• What this task involves:
Reproduce the following data word for word, omitting the pictures.

• Provided data:
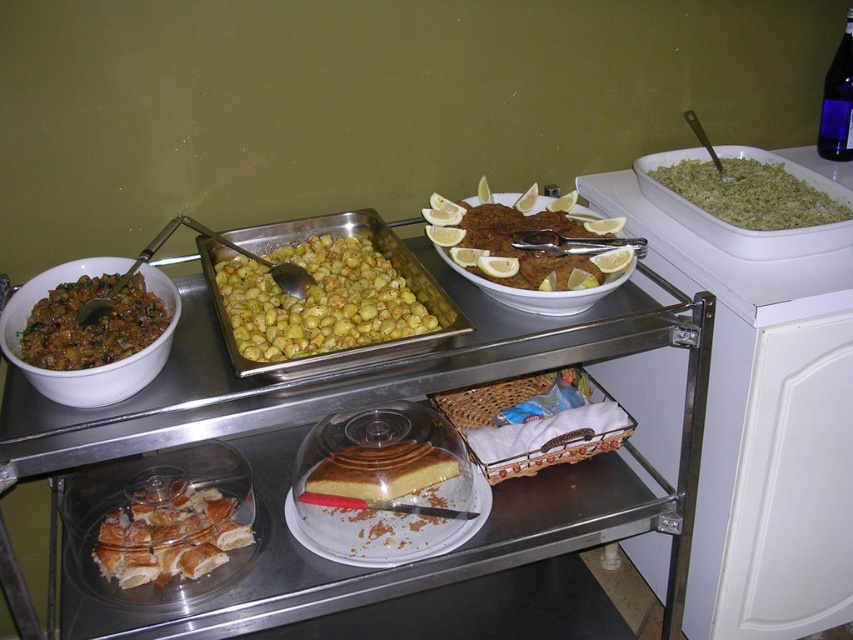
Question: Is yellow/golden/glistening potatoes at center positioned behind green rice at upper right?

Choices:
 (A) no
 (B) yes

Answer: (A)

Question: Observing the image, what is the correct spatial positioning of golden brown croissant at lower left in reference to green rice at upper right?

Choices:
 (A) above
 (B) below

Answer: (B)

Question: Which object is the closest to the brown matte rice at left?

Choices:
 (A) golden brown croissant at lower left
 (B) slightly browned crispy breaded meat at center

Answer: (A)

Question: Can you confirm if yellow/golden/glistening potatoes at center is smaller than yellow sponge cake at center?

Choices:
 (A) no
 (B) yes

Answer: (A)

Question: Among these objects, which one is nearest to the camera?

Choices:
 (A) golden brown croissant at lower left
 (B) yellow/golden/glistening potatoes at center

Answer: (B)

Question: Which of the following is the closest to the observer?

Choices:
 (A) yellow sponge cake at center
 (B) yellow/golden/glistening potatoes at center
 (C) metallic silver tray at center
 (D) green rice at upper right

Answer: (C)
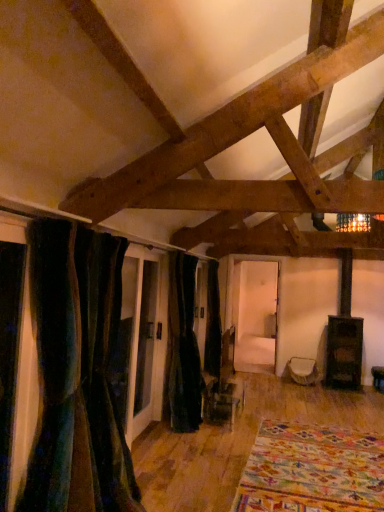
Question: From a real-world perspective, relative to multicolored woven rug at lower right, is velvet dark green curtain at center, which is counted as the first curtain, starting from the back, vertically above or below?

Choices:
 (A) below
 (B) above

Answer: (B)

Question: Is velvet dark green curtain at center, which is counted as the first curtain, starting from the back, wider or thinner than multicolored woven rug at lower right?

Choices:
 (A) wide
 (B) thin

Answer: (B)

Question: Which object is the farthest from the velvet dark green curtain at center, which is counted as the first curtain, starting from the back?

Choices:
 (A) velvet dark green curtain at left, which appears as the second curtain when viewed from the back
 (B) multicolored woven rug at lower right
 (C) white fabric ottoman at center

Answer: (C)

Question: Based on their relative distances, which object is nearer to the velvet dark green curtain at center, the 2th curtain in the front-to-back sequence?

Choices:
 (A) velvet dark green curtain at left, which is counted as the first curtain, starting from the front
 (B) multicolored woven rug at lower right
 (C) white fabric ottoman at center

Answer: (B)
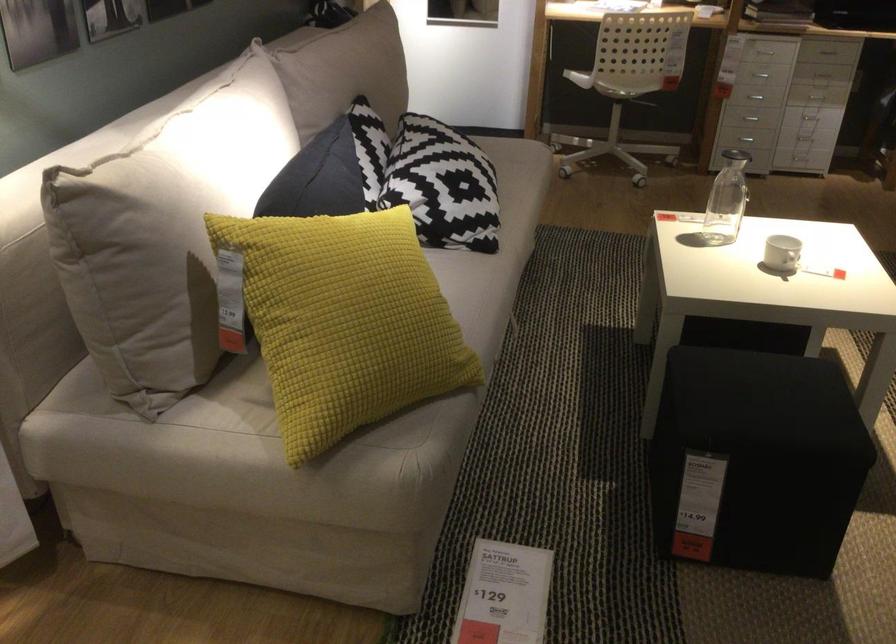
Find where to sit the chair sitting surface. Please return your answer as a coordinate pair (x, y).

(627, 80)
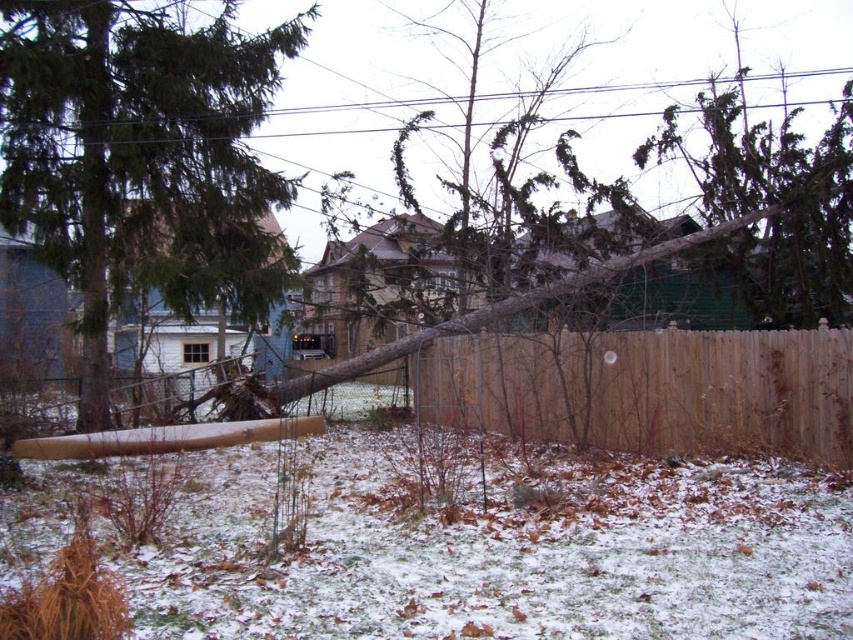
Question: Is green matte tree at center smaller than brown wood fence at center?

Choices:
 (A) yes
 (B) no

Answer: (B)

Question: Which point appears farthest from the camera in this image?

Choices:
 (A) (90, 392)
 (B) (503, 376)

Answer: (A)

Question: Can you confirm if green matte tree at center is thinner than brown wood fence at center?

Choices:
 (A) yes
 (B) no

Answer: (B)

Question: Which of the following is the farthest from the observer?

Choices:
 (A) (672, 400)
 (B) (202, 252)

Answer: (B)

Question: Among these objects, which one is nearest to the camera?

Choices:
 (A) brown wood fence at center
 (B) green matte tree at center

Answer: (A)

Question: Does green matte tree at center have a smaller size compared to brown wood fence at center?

• Response:
Question: Is yellow/golden/glistening potatoes at center positioned behind green rice at upper right?

Choices:
 (A) no
 (B) yes

Answer: (A)

Question: Observing the image, what is the correct spatial positioning of golden brown croissant at lower left in reference to green rice at upper right?

Choices:
 (A) above
 (B) below

Answer: (B)

Question: Which object is the closest to the brown matte rice at left?

Choices:
 (A) golden brown croissant at lower left
 (B) slightly browned crispy breaded meat at center

Answer: (A)

Question: Can you confirm if yellow/golden/glistening potatoes at center is smaller than yellow sponge cake at center?

Choices:
 (A) no
 (B) yes

Answer: (A)

Question: Among these objects, which one is nearest to the camera?

Choices:
 (A) golden brown croissant at lower left
 (B) yellow/golden/glistening potatoes at center

Answer: (B)

Question: Which of the following is the closest to the observer?

Choices:
 (A) yellow sponge cake at center
 (B) yellow/golden/glistening potatoes at center
 (C) metallic silver tray at center
 (D) green rice at upper right

Answer: (C)
Question: From a real-world perspective, relative to multicolored woven rug at lower right, is velvet dark green curtain at center, which is counted as the first curtain, starting from the back, vertically above or below?

Choices:
 (A) below
 (B) above

Answer: (B)

Question: Is velvet dark green curtain at center, which is counted as the first curtain, starting from the back, wider or thinner than multicolored woven rug at lower right?

Choices:
 (A) wide
 (B) thin

Answer: (B)

Question: Which object is the farthest from the velvet dark green curtain at center, which is counted as the first curtain, starting from the back?

Choices:
 (A) velvet dark green curtain at left, which appears as the second curtain when viewed from the back
 (B) multicolored woven rug at lower right
 (C) white fabric ottoman at center

Answer: (C)

Question: Based on their relative distances, which object is nearer to the velvet dark green curtain at center, the 2th curtain in the front-to-back sequence?

Choices:
 (A) velvet dark green curtain at left, which is counted as the first curtain, starting from the front
 (B) multicolored woven rug at lower right
 (C) white fabric ottoman at center

Answer: (B)
Find where to sit the chair sitting surface. Please return your answer as a coordinate pair (x, y).

(627, 80)
Question: Is green matte tree at center smaller than brown wood fence at center?

Choices:
 (A) yes
 (B) no

Answer: (B)

Question: Which point appears farthest from the camera in this image?

Choices:
 (A) (90, 392)
 (B) (503, 376)

Answer: (A)

Question: Can you confirm if green matte tree at center is thinner than brown wood fence at center?

Choices:
 (A) yes
 (B) no

Answer: (B)

Question: Which of the following is the farthest from the observer?

Choices:
 (A) (672, 400)
 (B) (202, 252)

Answer: (B)

Question: Among these objects, which one is nearest to the camera?

Choices:
 (A) brown wood fence at center
 (B) green matte tree at center

Answer: (A)

Question: Does green matte tree at center have a smaller size compared to brown wood fence at center?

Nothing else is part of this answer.